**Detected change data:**

-=-=-

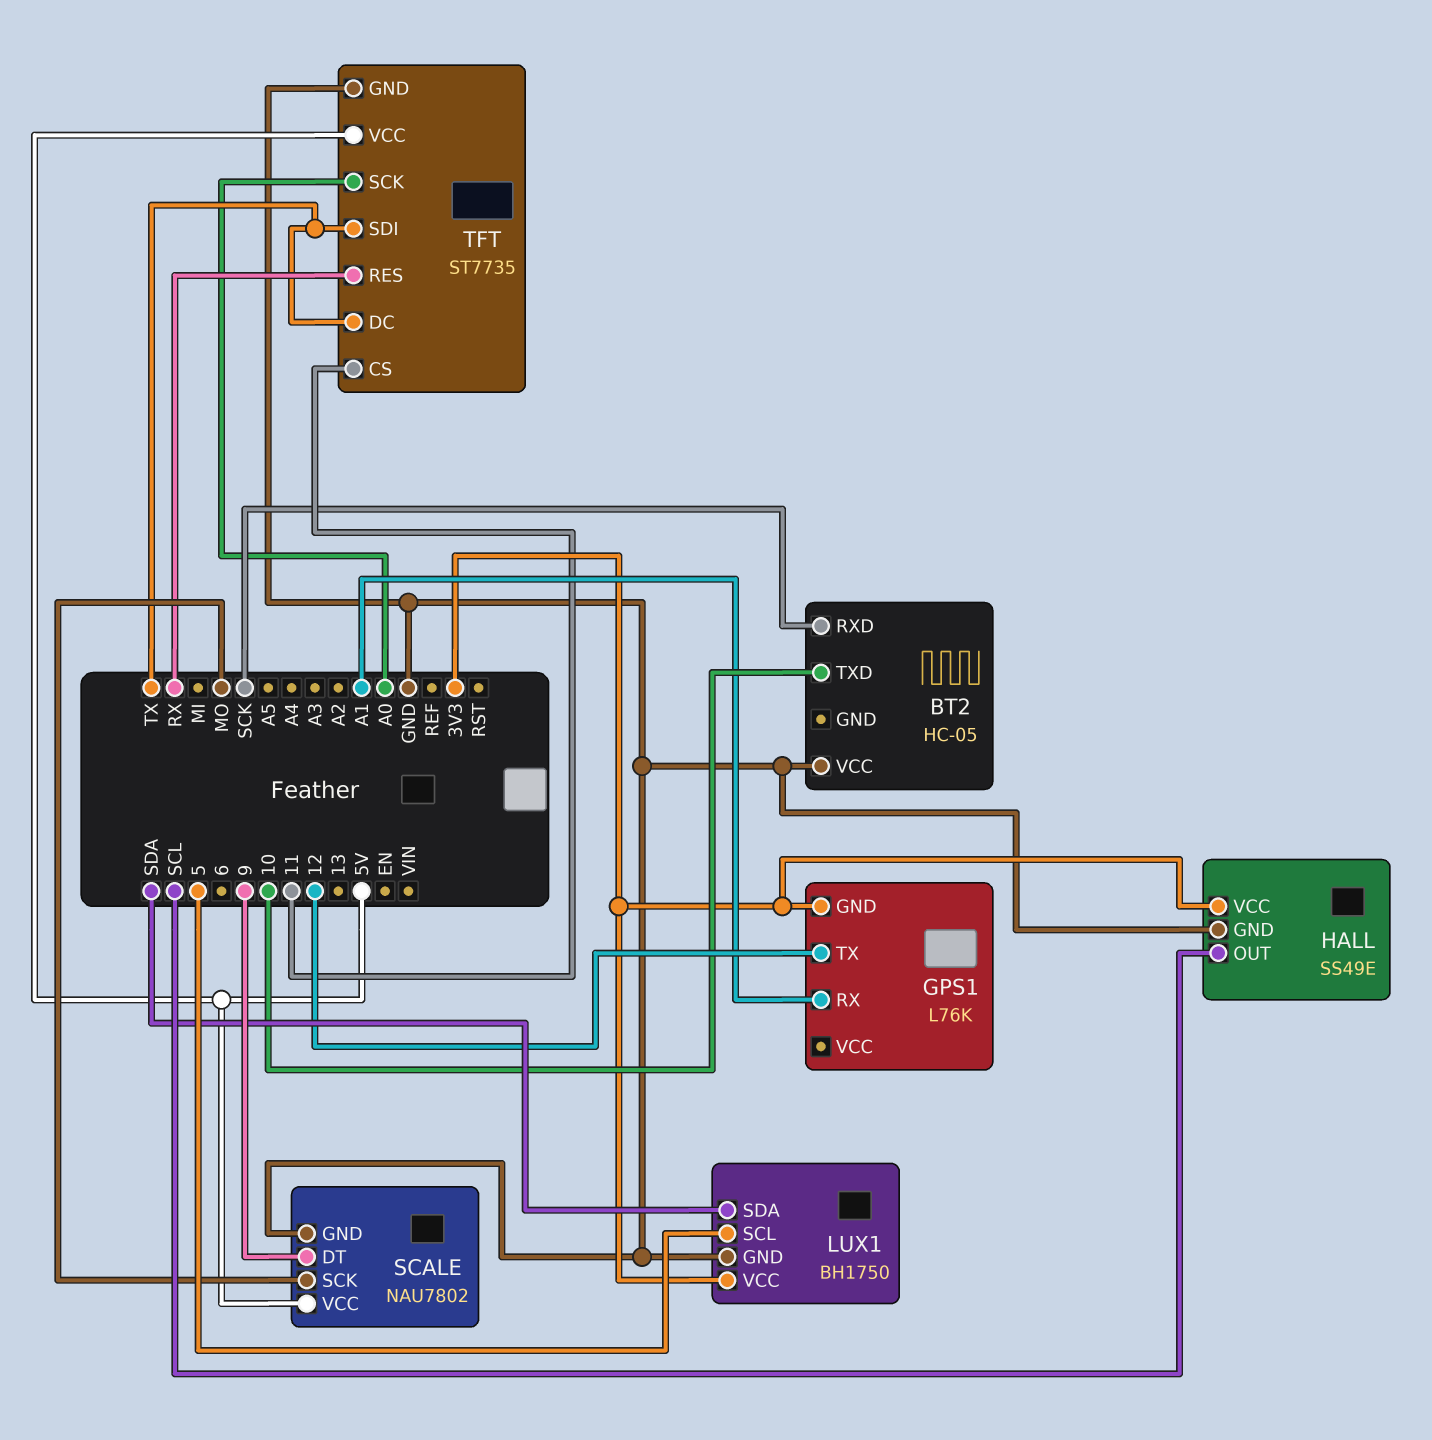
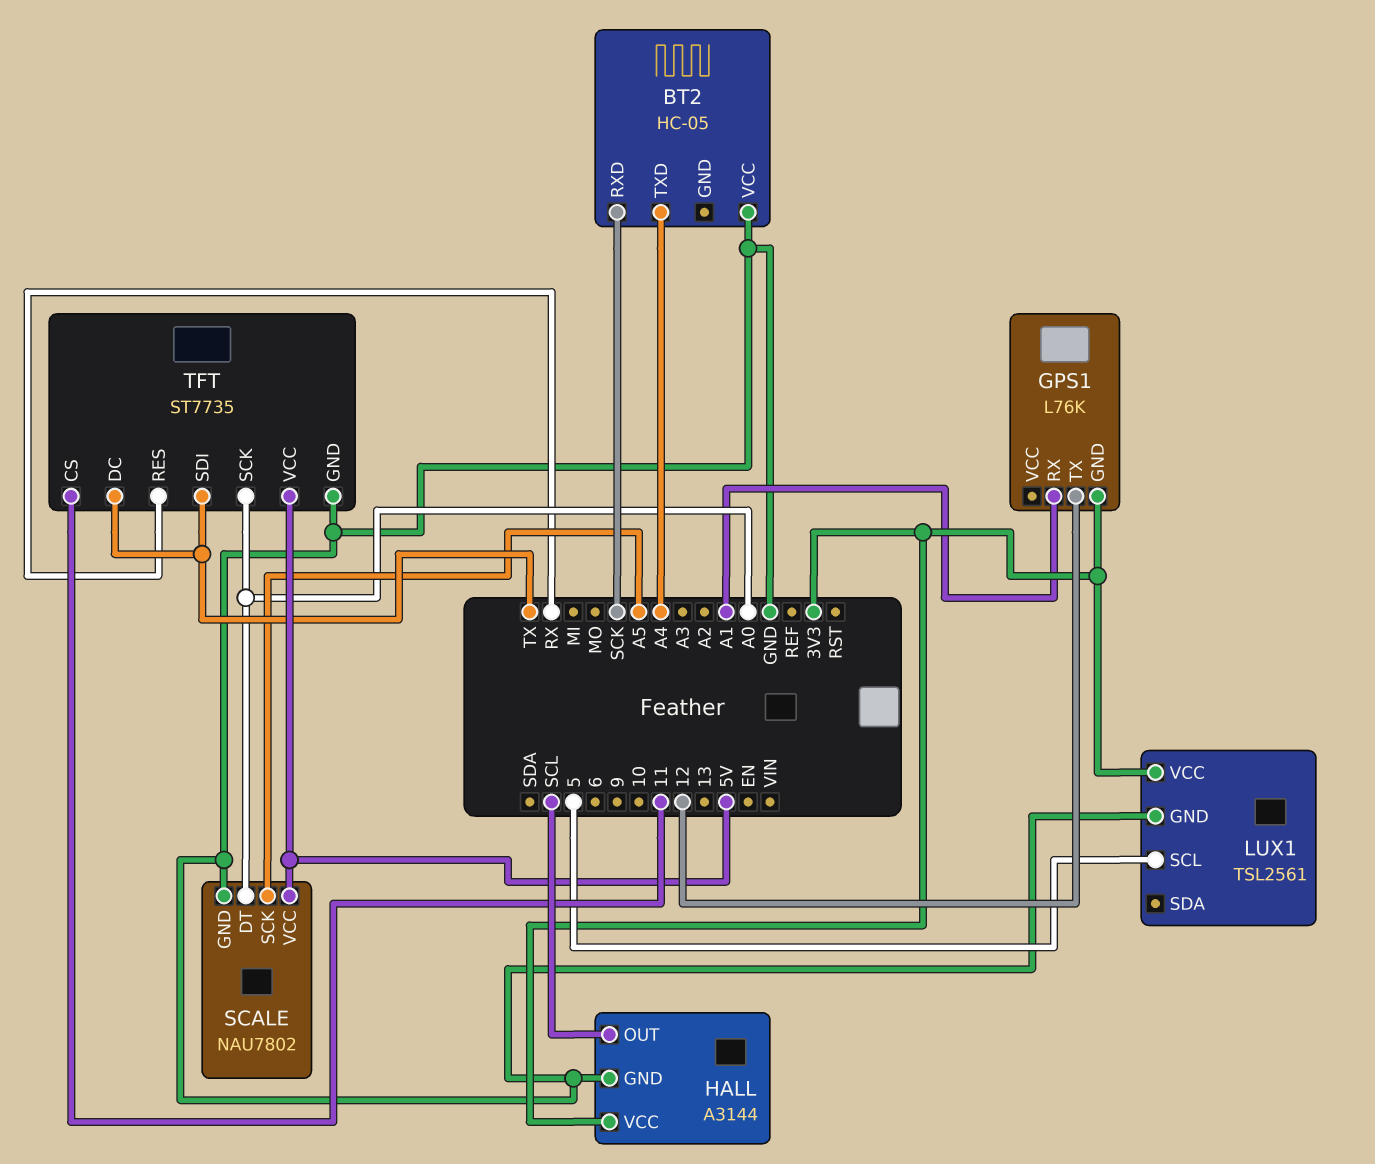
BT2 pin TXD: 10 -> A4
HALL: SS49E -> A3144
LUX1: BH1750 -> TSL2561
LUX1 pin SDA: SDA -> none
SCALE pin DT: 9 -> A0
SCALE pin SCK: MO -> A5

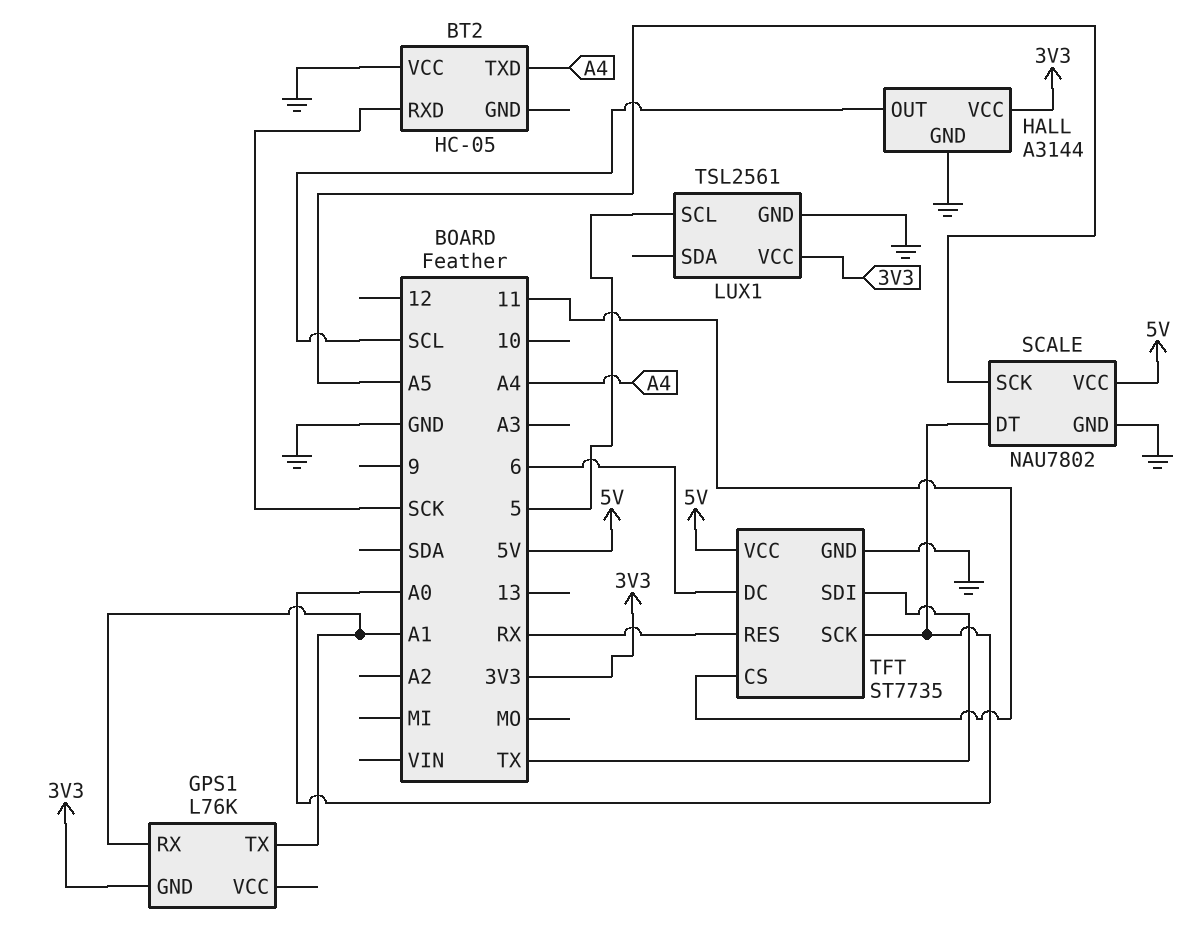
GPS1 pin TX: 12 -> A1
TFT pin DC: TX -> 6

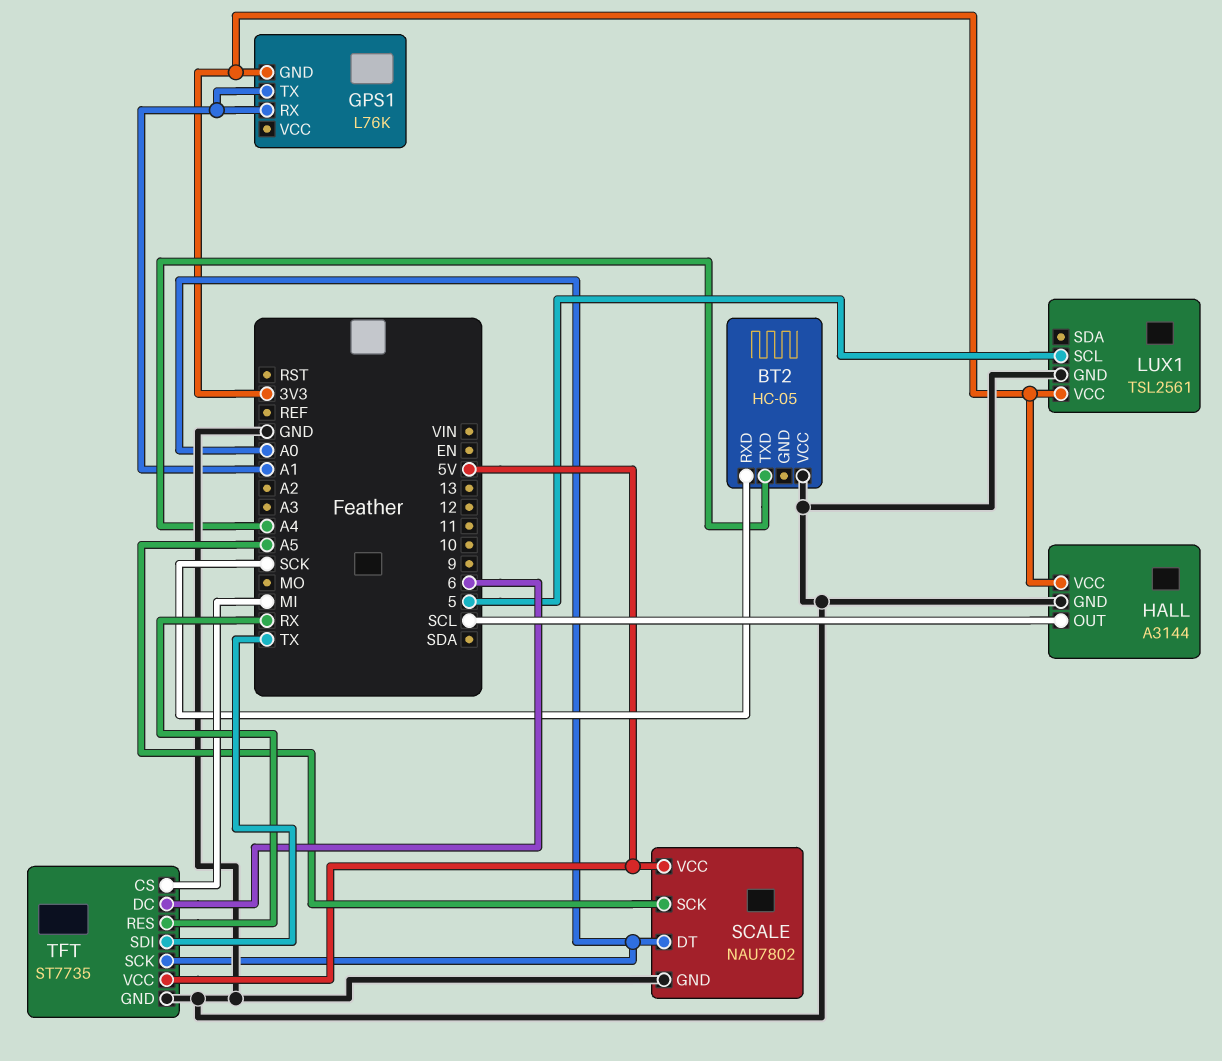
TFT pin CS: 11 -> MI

-=-=-

**THE TASK:**
From the line containing "SCALE pin DT: 9 -> A0" through the last line of the entries, both included, print each line exactly and omit any picture.

**ANSWER BELOW:**
SCALE pin DT: 9 -> A0
SCALE pin SCK: MO -> A5

GPS1 pin TX: 12 -> A1
TFT pin DC: TX -> 6

TFT pin CS: 11 -> MI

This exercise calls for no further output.